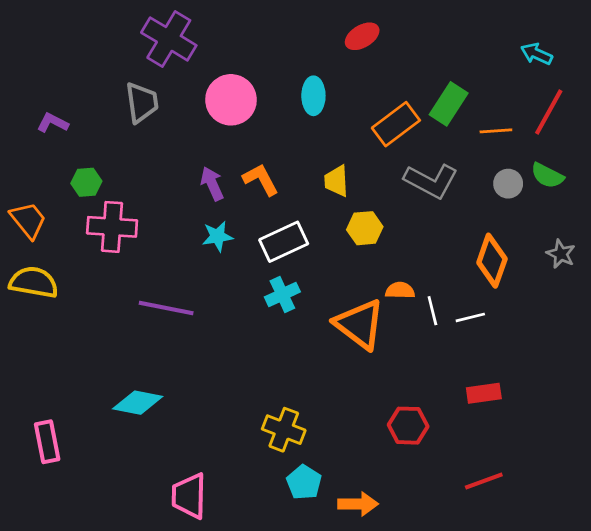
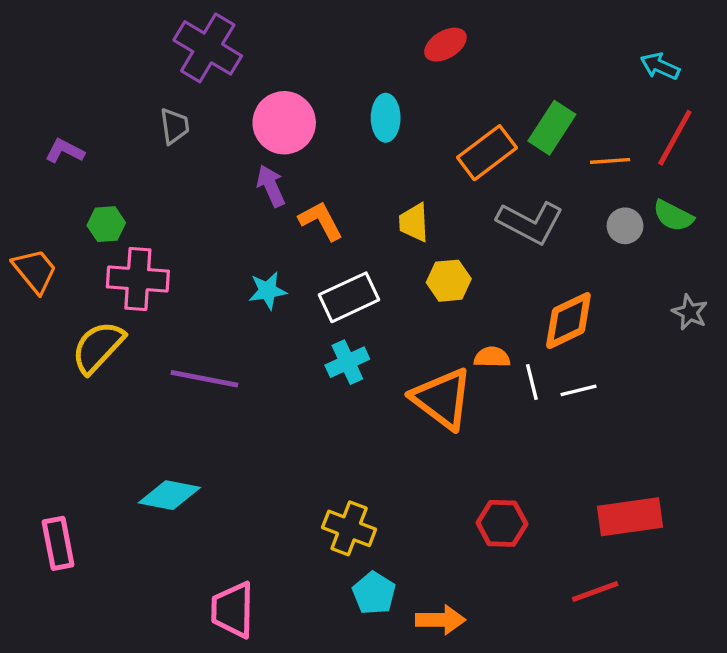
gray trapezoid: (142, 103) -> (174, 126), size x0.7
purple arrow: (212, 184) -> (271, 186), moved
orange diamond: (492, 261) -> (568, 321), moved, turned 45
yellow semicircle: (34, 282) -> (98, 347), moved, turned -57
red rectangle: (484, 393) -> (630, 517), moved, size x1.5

***

■ JOB ITEM ■
Minus its pictures, the full listing should be copied verbatim.

■ OUTPUT FOR THIS EXERCISE ■
gray trapezoid: (142, 103) -> (174, 126), size x0.7
purple arrow: (212, 184) -> (271, 186), moved
orange diamond: (492, 261) -> (568, 321), moved, turned 45
yellow semicircle: (34, 282) -> (98, 347), moved, turned -57
red rectangle: (484, 393) -> (630, 517), moved, size x1.5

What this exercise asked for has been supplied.